About this exercise: The line with "yellow toothbrush: 1 -> 0" and each line following it, up to the final line of the data, should be set down exactly; pictures stay out.

Task inputs:
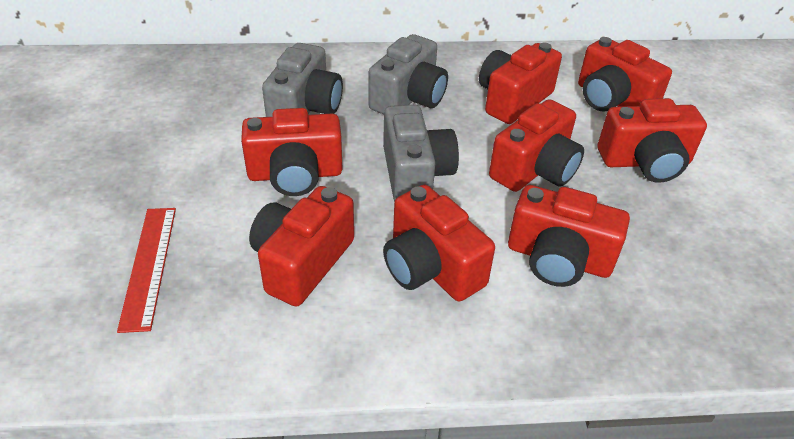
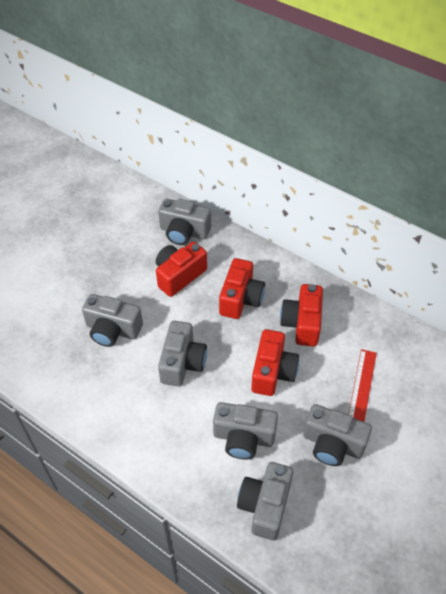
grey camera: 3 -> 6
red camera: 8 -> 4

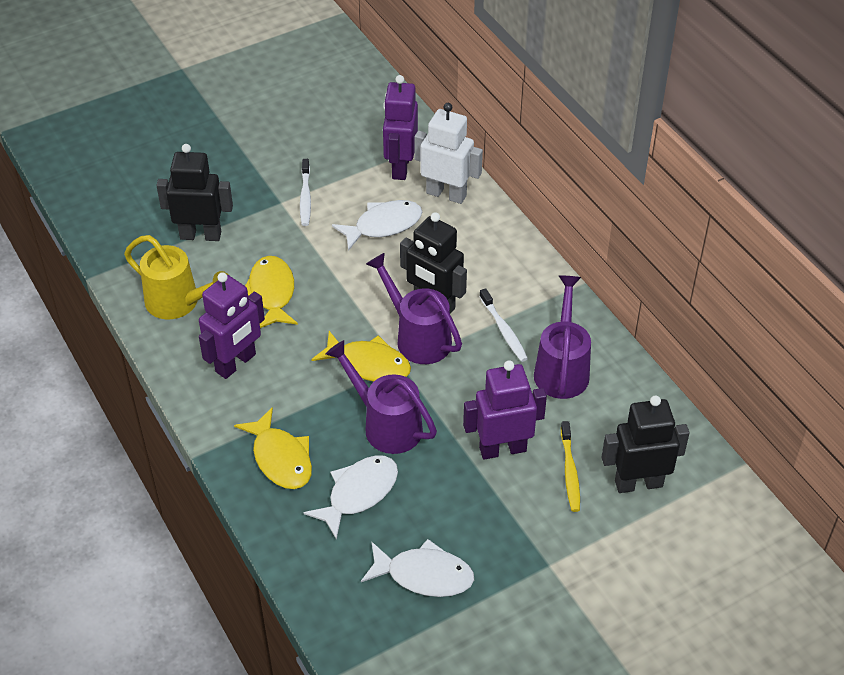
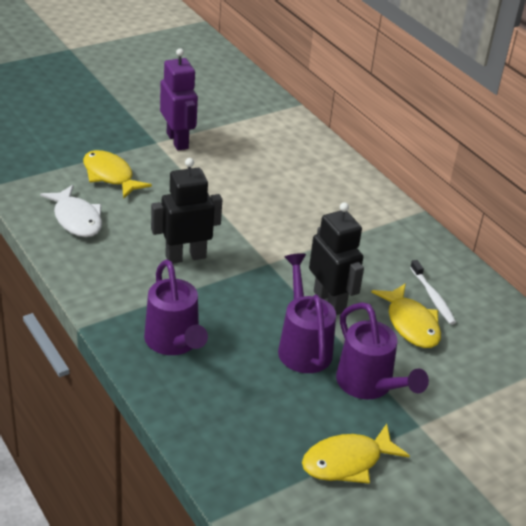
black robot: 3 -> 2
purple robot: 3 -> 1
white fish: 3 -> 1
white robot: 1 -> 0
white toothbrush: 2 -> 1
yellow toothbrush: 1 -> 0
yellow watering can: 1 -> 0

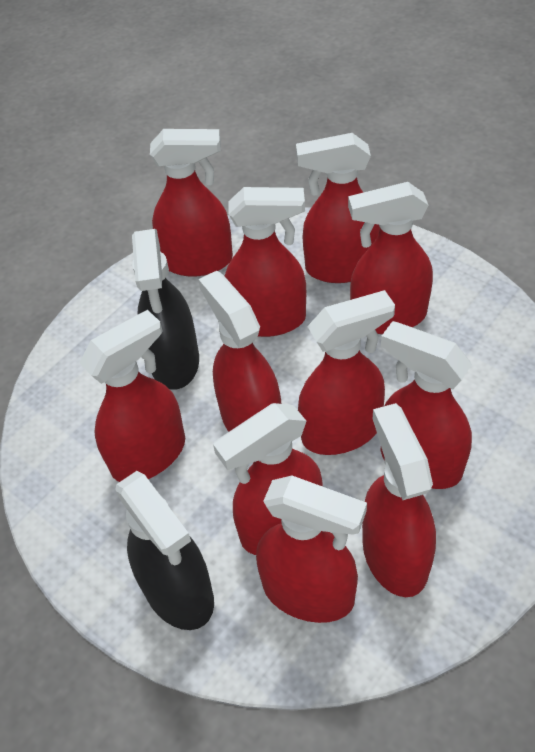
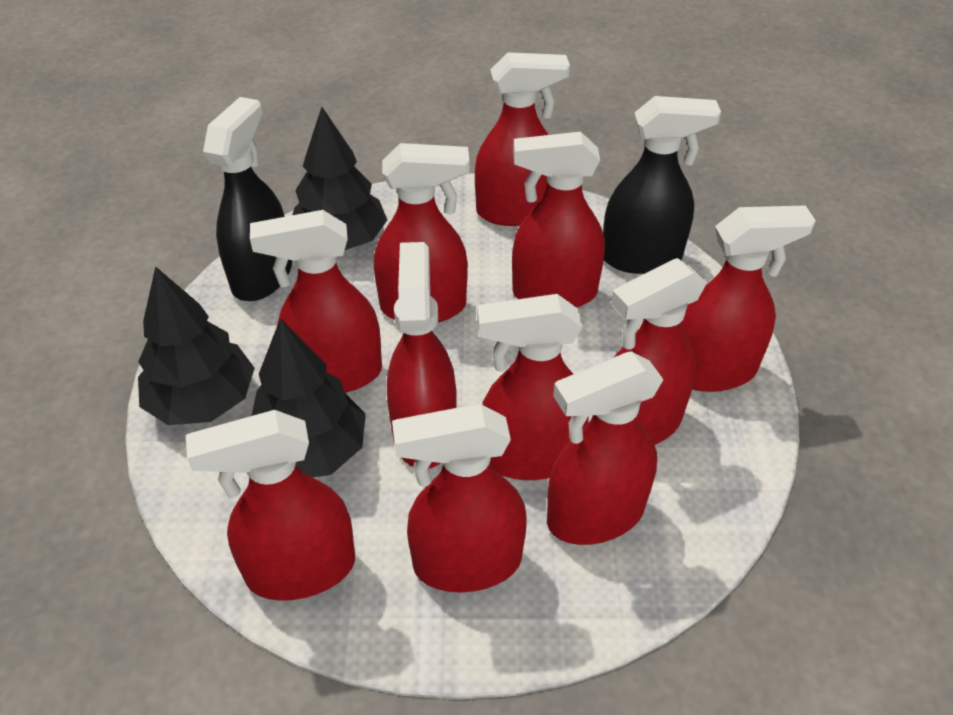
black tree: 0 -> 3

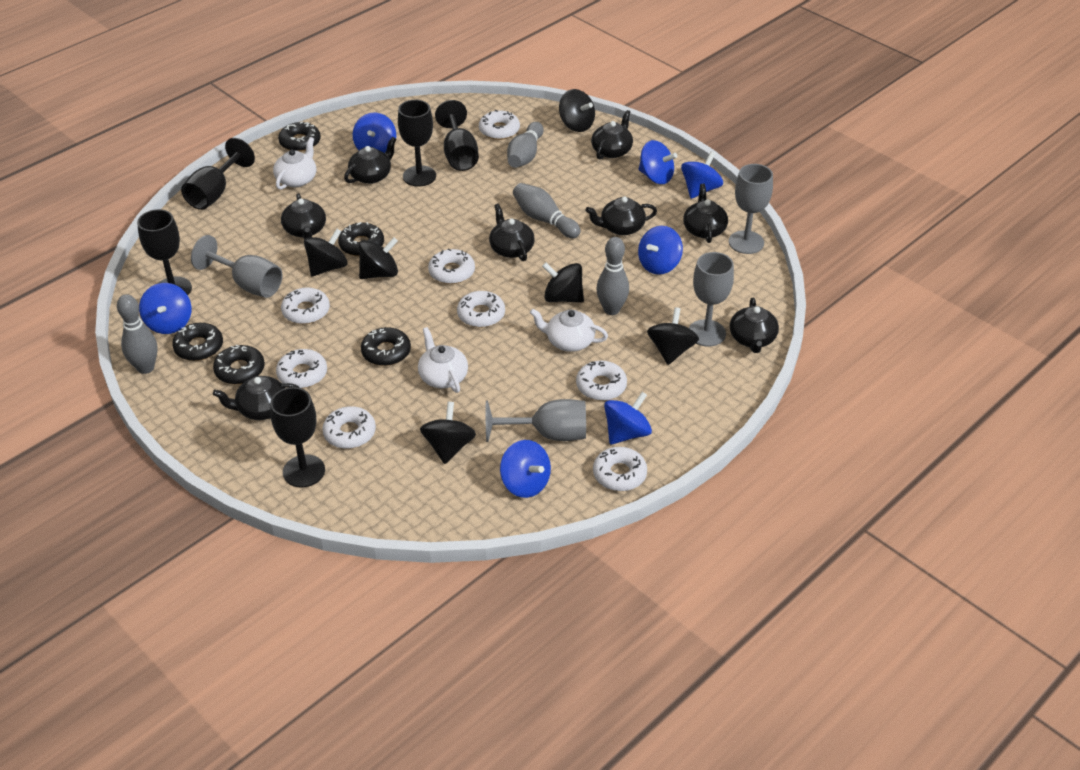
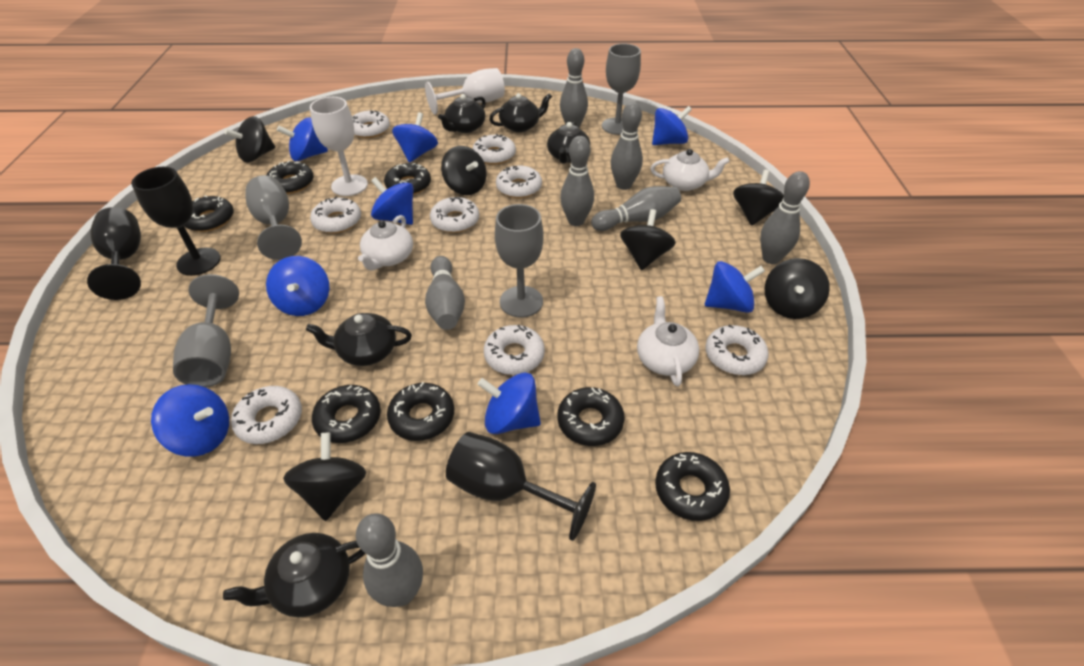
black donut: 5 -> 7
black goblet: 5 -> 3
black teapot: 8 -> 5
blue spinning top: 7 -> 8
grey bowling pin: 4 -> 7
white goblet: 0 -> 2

Solution for this task:
yellow toothbrush: 1 -> 0
yellow watering can: 1 -> 0

black tree: 0 -> 3

black donut: 5 -> 7
black goblet: 5 -> 3
black teapot: 8 -> 5
blue spinning top: 7 -> 8
grey bowling pin: 4 -> 7
white goblet: 0 -> 2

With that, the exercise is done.